What lines below contain the string "round"? List them all.

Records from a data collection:
:::
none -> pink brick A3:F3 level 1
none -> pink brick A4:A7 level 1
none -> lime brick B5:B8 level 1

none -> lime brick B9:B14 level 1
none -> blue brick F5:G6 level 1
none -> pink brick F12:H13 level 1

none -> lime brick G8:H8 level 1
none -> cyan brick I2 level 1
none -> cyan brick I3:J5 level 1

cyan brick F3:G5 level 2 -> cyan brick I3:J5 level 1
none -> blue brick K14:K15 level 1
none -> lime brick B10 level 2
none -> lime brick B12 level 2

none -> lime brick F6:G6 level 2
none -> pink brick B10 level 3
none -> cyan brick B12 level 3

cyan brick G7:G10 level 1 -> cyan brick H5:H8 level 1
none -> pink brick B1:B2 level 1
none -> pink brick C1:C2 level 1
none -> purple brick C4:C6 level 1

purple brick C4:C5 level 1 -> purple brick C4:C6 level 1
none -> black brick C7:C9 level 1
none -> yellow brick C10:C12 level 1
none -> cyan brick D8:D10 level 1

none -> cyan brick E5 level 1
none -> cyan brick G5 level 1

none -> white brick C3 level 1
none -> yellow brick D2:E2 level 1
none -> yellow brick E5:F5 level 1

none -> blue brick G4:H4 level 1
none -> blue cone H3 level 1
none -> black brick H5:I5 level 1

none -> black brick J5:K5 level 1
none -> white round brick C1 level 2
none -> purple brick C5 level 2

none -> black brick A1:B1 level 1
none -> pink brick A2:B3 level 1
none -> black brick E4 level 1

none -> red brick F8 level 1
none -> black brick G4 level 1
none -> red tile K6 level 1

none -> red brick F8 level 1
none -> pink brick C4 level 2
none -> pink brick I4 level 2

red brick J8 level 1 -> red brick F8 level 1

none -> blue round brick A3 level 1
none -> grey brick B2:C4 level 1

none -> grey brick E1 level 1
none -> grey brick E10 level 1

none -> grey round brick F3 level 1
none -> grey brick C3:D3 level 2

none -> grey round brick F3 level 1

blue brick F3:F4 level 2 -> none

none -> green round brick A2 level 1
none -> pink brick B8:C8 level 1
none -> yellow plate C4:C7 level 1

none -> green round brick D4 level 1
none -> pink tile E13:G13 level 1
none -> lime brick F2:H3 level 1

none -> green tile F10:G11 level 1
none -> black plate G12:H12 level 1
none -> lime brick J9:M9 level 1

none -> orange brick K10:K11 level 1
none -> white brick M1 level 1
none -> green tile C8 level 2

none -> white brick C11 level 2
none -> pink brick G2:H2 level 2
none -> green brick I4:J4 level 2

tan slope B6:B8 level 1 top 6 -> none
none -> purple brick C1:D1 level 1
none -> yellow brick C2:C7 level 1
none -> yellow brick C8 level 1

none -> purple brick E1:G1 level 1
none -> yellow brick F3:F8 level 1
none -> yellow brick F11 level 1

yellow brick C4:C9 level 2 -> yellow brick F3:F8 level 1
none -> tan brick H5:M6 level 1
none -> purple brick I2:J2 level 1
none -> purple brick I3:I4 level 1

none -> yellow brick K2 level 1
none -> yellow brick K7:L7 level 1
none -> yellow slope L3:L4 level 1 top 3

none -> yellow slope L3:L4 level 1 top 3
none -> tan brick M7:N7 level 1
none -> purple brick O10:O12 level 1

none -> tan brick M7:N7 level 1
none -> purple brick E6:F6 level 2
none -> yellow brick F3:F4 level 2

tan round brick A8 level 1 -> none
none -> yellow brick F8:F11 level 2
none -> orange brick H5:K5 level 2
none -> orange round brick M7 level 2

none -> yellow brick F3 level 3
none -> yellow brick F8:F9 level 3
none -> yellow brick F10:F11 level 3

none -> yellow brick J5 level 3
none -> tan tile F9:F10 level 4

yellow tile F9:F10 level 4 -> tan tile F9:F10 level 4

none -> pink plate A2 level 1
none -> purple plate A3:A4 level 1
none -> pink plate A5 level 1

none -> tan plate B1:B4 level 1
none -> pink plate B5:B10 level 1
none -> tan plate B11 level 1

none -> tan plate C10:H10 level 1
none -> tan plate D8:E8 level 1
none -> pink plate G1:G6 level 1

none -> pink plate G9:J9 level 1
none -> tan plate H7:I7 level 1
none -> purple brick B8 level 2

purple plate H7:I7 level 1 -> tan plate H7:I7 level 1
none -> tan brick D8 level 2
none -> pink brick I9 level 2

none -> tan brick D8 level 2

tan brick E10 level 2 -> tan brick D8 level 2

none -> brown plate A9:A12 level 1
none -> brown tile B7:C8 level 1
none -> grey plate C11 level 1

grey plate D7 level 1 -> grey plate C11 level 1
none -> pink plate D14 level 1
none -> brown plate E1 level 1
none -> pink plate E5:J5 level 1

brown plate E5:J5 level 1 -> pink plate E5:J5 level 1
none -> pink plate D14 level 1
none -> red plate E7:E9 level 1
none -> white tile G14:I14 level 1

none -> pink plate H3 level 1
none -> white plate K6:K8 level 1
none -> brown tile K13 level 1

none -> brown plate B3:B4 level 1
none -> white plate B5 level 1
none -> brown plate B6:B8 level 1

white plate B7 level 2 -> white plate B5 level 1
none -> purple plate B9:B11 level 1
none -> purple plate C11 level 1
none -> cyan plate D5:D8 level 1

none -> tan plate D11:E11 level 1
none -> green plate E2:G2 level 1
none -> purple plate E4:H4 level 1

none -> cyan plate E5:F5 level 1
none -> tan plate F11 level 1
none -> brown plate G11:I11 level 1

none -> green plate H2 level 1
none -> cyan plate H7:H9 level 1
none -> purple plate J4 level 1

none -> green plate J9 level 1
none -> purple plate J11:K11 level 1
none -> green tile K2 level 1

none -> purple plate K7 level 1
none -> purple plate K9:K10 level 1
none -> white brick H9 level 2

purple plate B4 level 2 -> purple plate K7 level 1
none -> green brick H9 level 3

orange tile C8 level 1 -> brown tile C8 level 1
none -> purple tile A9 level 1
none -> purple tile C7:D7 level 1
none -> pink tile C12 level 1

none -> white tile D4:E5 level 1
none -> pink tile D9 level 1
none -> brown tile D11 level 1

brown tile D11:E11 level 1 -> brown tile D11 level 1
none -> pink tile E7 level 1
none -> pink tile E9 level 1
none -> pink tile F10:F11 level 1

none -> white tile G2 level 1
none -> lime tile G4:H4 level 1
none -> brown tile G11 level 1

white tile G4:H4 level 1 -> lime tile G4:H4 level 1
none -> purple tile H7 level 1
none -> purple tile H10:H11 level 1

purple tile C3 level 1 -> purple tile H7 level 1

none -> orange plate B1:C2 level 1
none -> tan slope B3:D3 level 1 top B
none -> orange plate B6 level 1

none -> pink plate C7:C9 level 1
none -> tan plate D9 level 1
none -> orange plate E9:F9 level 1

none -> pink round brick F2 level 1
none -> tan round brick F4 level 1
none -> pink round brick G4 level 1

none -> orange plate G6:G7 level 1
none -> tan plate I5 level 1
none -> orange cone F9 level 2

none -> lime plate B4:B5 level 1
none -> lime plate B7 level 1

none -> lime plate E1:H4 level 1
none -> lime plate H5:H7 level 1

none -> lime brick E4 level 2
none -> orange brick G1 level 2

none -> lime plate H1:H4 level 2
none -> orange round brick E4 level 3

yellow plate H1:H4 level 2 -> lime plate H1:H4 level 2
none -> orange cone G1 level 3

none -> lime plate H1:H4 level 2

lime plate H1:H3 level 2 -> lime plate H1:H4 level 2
:::
Result for this exercise:
none -> white round brick C1 level 2
none -> blue round brick A3 level 1
none -> grey round brick F3 level 1
none -> grey round brick F3 level 1
none -> green round brick A2 level 1
none -> green round brick D4 level 1
tan round brick A8 level 1 -> none
none -> orange round brick M7 level 2
none -> pink round brick F2 level 1
none -> tan round brick F4 level 1
none -> pink round brick G4 level 1
none -> orange round brick E4 level 3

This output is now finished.